**** Record extracts

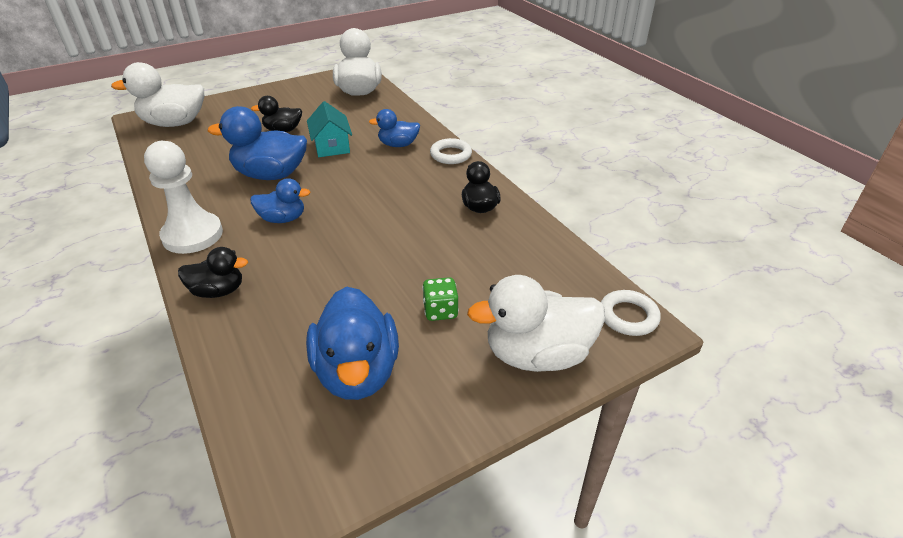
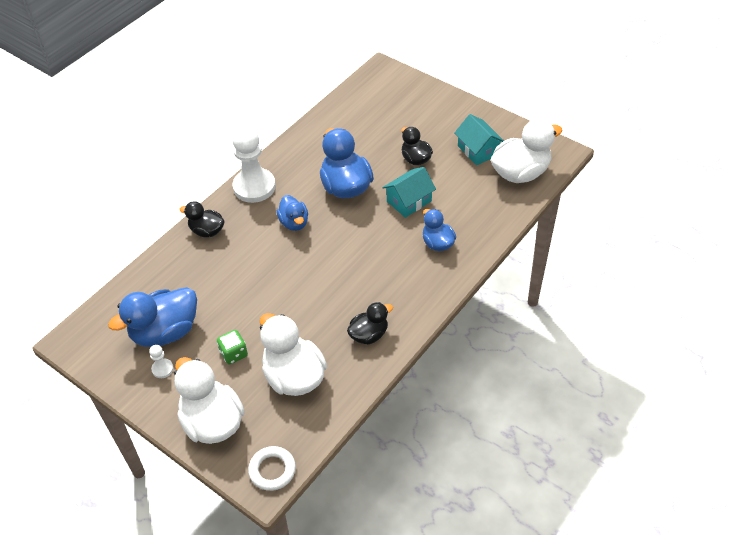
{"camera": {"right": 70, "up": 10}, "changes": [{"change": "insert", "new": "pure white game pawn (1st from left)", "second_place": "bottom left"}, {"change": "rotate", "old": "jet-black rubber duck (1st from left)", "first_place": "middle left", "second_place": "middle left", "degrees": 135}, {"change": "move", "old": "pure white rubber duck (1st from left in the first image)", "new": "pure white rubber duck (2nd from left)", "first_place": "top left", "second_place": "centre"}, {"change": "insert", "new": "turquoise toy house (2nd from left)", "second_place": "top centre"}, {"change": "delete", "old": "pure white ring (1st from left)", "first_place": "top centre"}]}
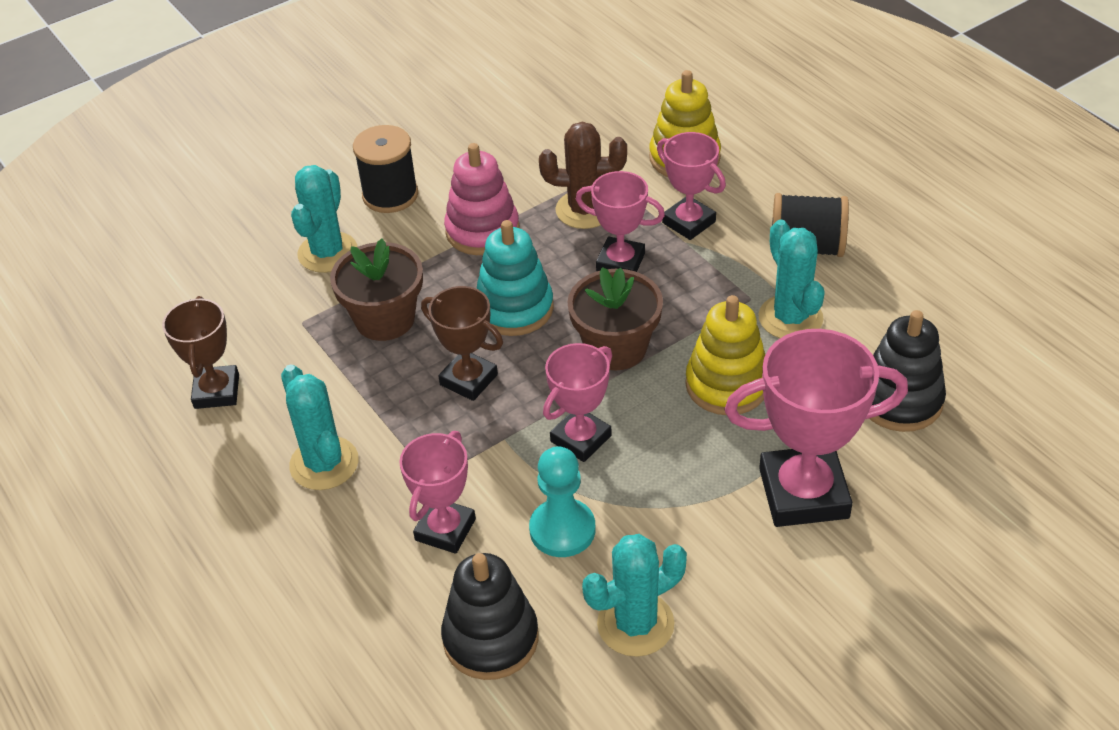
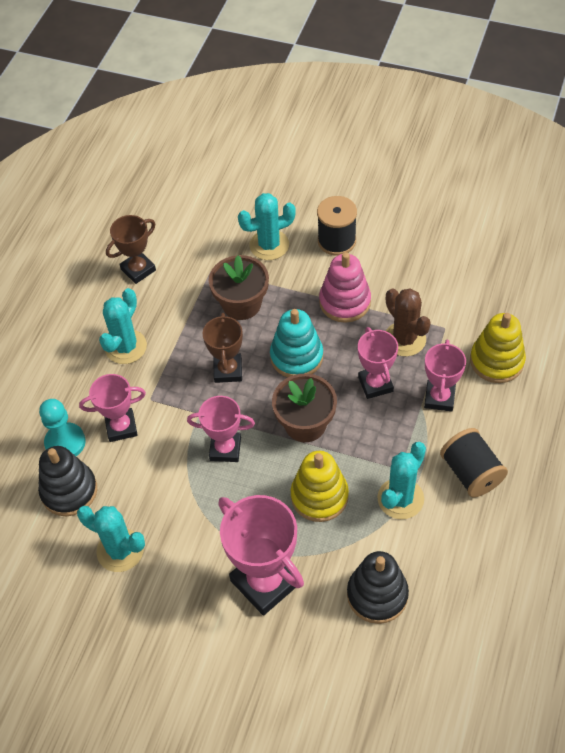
{"camera": {"right": 55, "up": 10}, "changes": [{"change": "move", "old": "turquoise game pawn", "first_place": "bottom centre", "second_place": "middle left"}]}
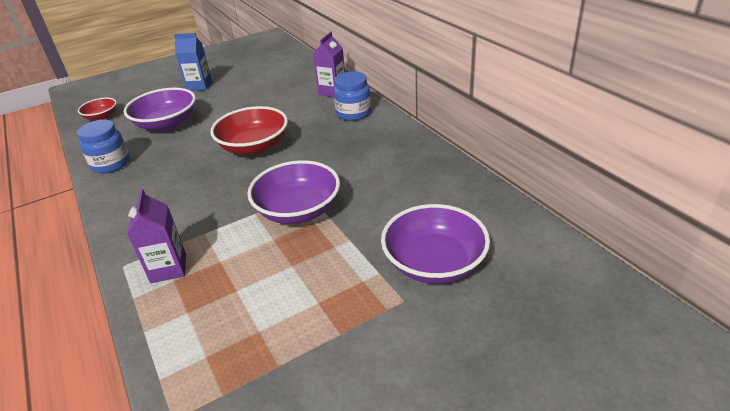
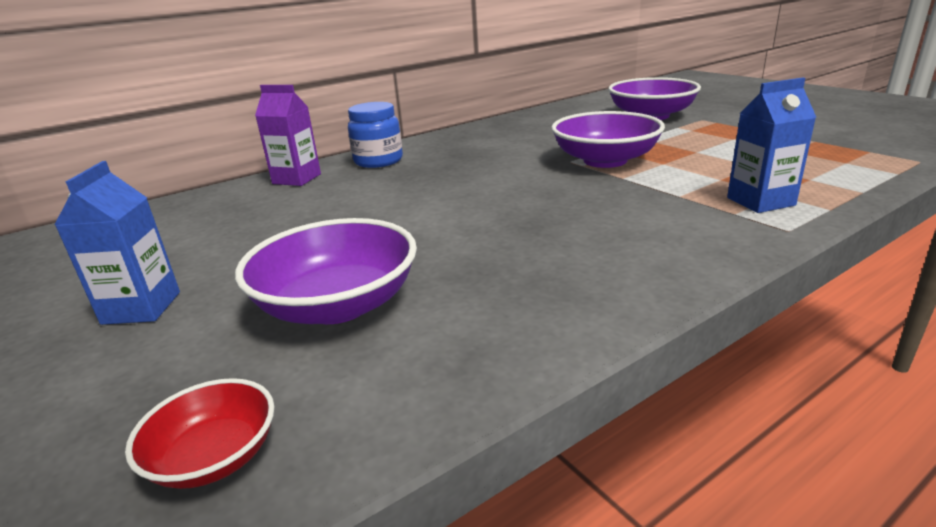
{"camera": {"right": -95, "up": -10}, "changes": [{"change": "recolor", "old": "royal purple juice carton (1st from left)", "new": "blue juice carton (2nd from left)", "first_place": "middle left", "second_place": "top right"}, {"change": "delete", "old": "blue jar (1st from left)", "first_place": "middle left"}, {"change": "delete", "old": "red deep dish (2nd from left)", "first_place": "top centre"}]}
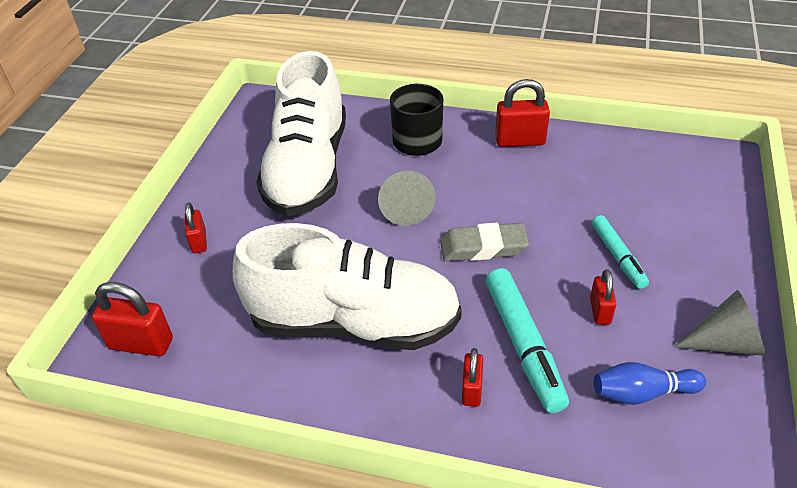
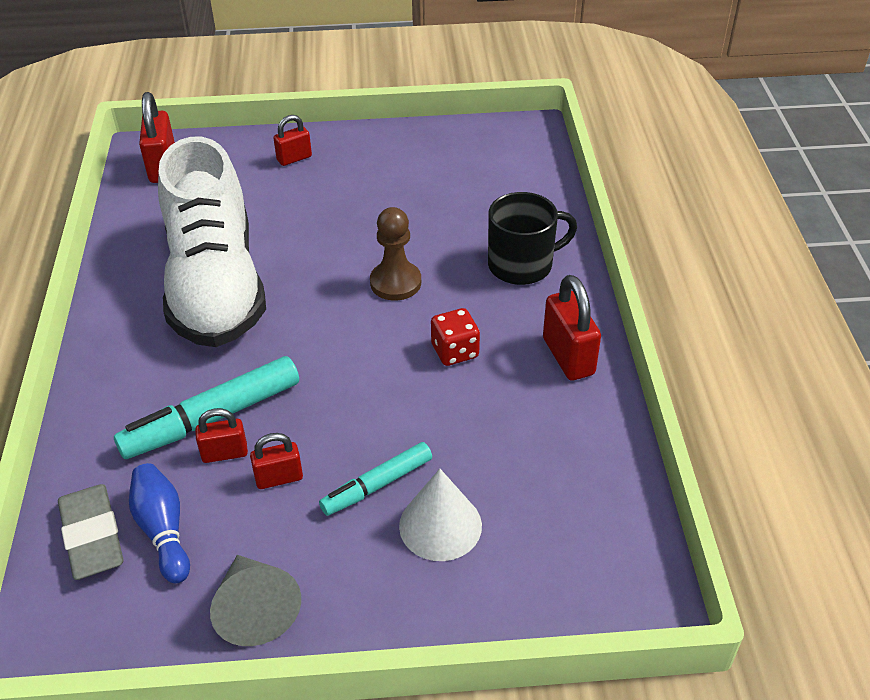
{"camera": {"right": 70, "up": 0}, "changes": [{"change": "move", "old": "ash-grey gum eraser", "first_place": "centre", "second_place": "bottom left"}, {"change": "move", "old": "red padlock (3rd from left in the first image)", "new": "red padlock (2nd from left)", "first_place": "bottom centre", "second_place": "middle left"}, {"change": "replace", "old": "ash-grey cone shape (1st from left)", "new": "dark brown game pawn", "first_place": "centre", "second_place": "centre"}, {"change": "insert", "new": "pure white cone shape", "second_place": "bottom centre"}, {"change": "insert", "new": "red game die", "second_place": "centre"}, {"change": "delete", "old": "pure white lace-up shoe (1st from left)", "first_place": "top centre"}]}
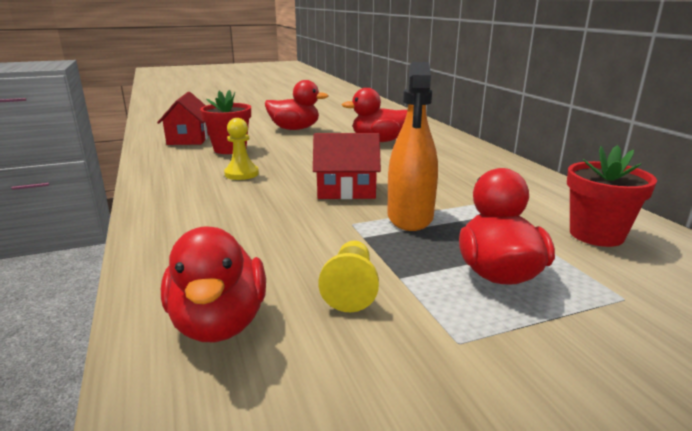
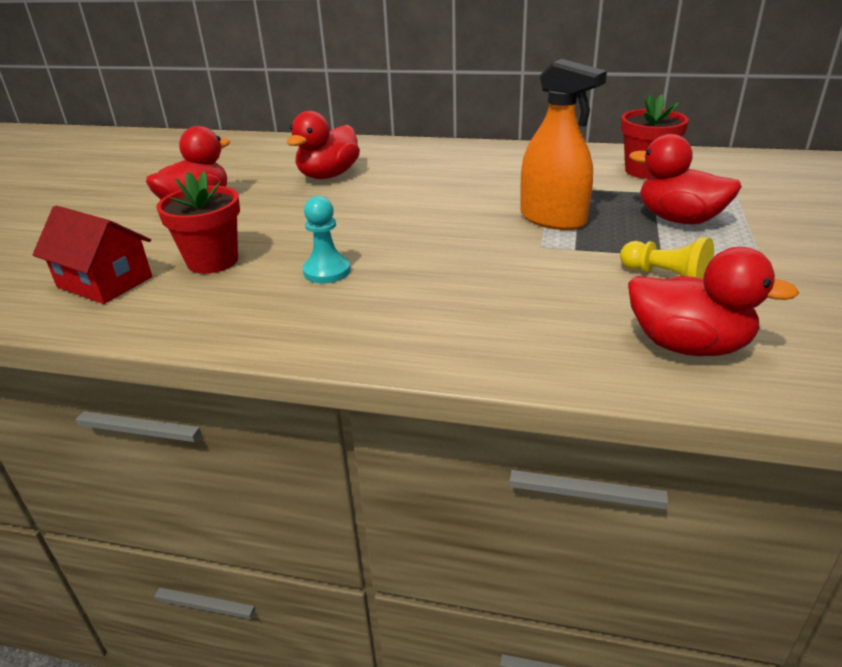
{"camera": {"right": -55, "up": 10}, "changes": [{"change": "recolor", "old": "bright yellow game pawn (1st from left)", "new": "turquoise game pawn", "first_place": "centre", "second_place": "centre"}, {"change": "delete", "old": "red toy house (2nd from left)", "first_place": "centre"}]}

********

Work task: An exact copy of the entries above, with no pictures, is the required answer.

Result of this task:
{"camera": {"right": 70, "up": 10}, "changes": [{"change": "insert", "new": "pure white game pawn (1st from left)", "second_place": "bottom left"}, {"change": "rotate", "old": "jet-black rubber duck (1st from left)", "first_place": "middle left", "second_place": "middle left", "degrees": 135}, {"change": "move", "old": "pure white rubber duck (1st from left in the first image)", "new": "pure white rubber duck (2nd from left)", "first_place": "top left", "second_place": "centre"}, {"change": "insert", "new": "turquoise toy house (2nd from left)", "second_place": "top centre"}, {"change": "delete", "old": "pure white ring (1st from left)", "first_place": "top centre"}]}
{"camera": {"right": 55, "up": 10}, "changes": [{"change": "move", "old": "turquoise game pawn", "first_place": "bottom centre", "second_place": "middle left"}]}
{"camera": {"right": -95, "up": -10}, "changes": [{"change": "recolor", "old": "royal purple juice carton (1st from left)", "new": "blue juice carton (2nd from left)", "first_place": "middle left", "second_place": "top right"}, {"change": "delete", "old": "blue jar (1st from left)", "first_place": "middle left"}, {"change": "delete", "old": "red deep dish (2nd from left)", "first_place": "top centre"}]}
{"camera": {"right": 70, "up": 0}, "changes": [{"change": "move", "old": "ash-grey gum eraser", "first_place": "centre", "second_place": "bottom left"}, {"change": "move", "old": "red padlock (3rd from left in the first image)", "new": "red padlock (2nd from left)", "first_place": "bottom centre", "second_place": "middle left"}, {"change": "replace", "old": "ash-grey cone shape (1st from left)", "new": "dark brown game pawn", "first_place": "centre", "second_place": "centre"}, {"change": "insert", "new": "pure white cone shape", "second_place": "bottom centre"}, {"change": "insert", "new": "red game die", "second_place": "centre"}, {"change": "delete", "old": "pure white lace-up shoe (1st from left)", "first_place": "top centre"}]}
{"camera": {"right": -55, "up": 10}, "changes": [{"change": "recolor", "old": "bright yellow game pawn (1st from left)", "new": "turquoise game pawn", "first_place": "centre", "second_place": "centre"}, {"change": "delete", "old": "red toy house (2nd from left)", "first_place": "centre"}]}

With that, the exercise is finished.